## Records shown
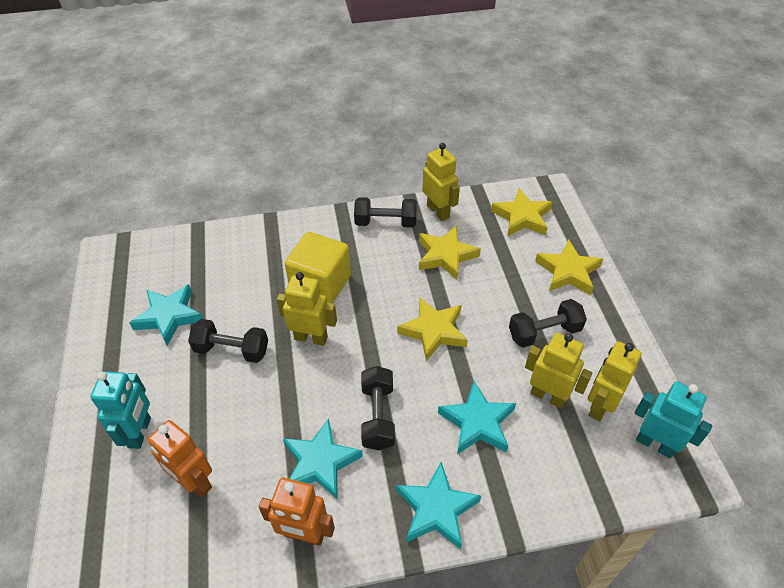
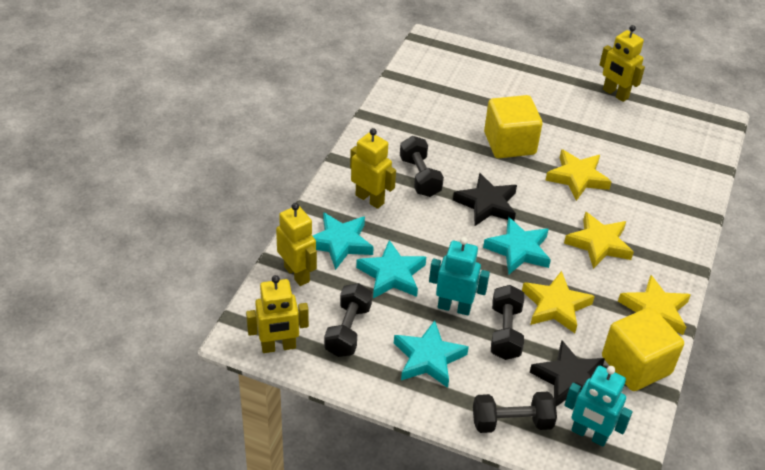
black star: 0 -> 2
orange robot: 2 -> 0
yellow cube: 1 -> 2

* * *

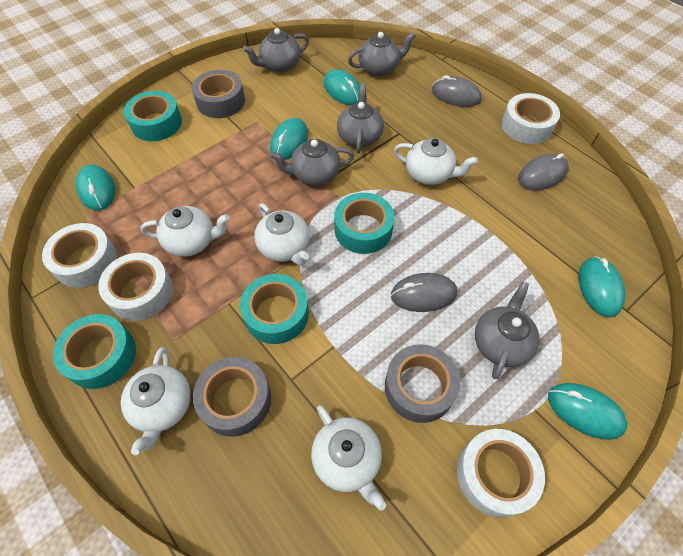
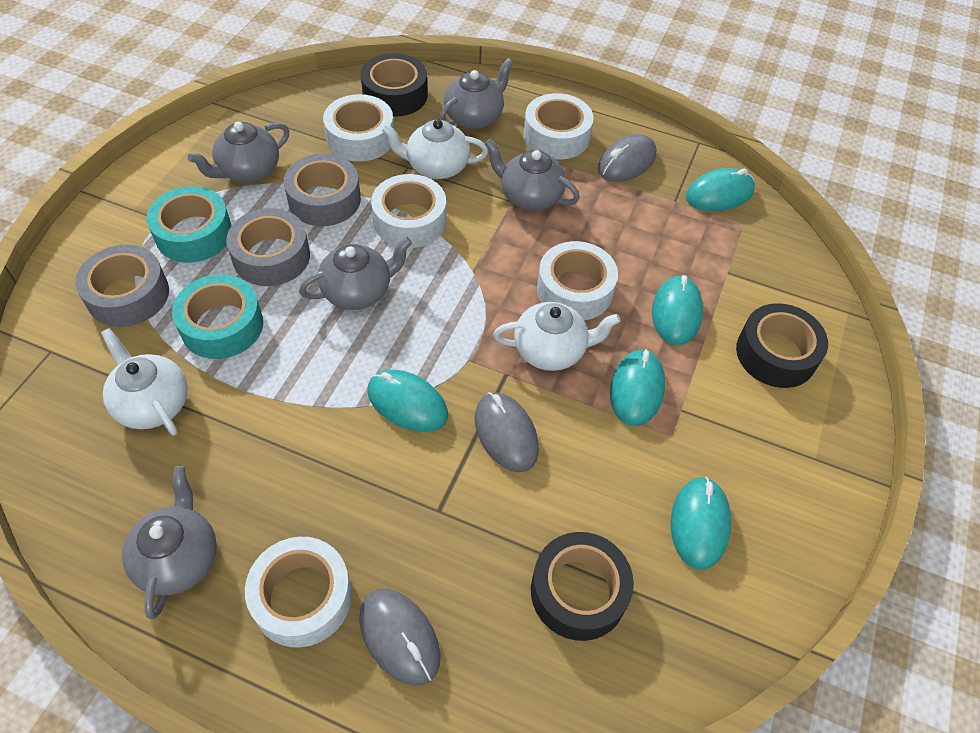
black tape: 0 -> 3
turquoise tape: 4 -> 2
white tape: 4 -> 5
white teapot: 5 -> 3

## Activity
Nothing beyond a number is expected: count the lines of the material that hold the string "tape".

## Reply
3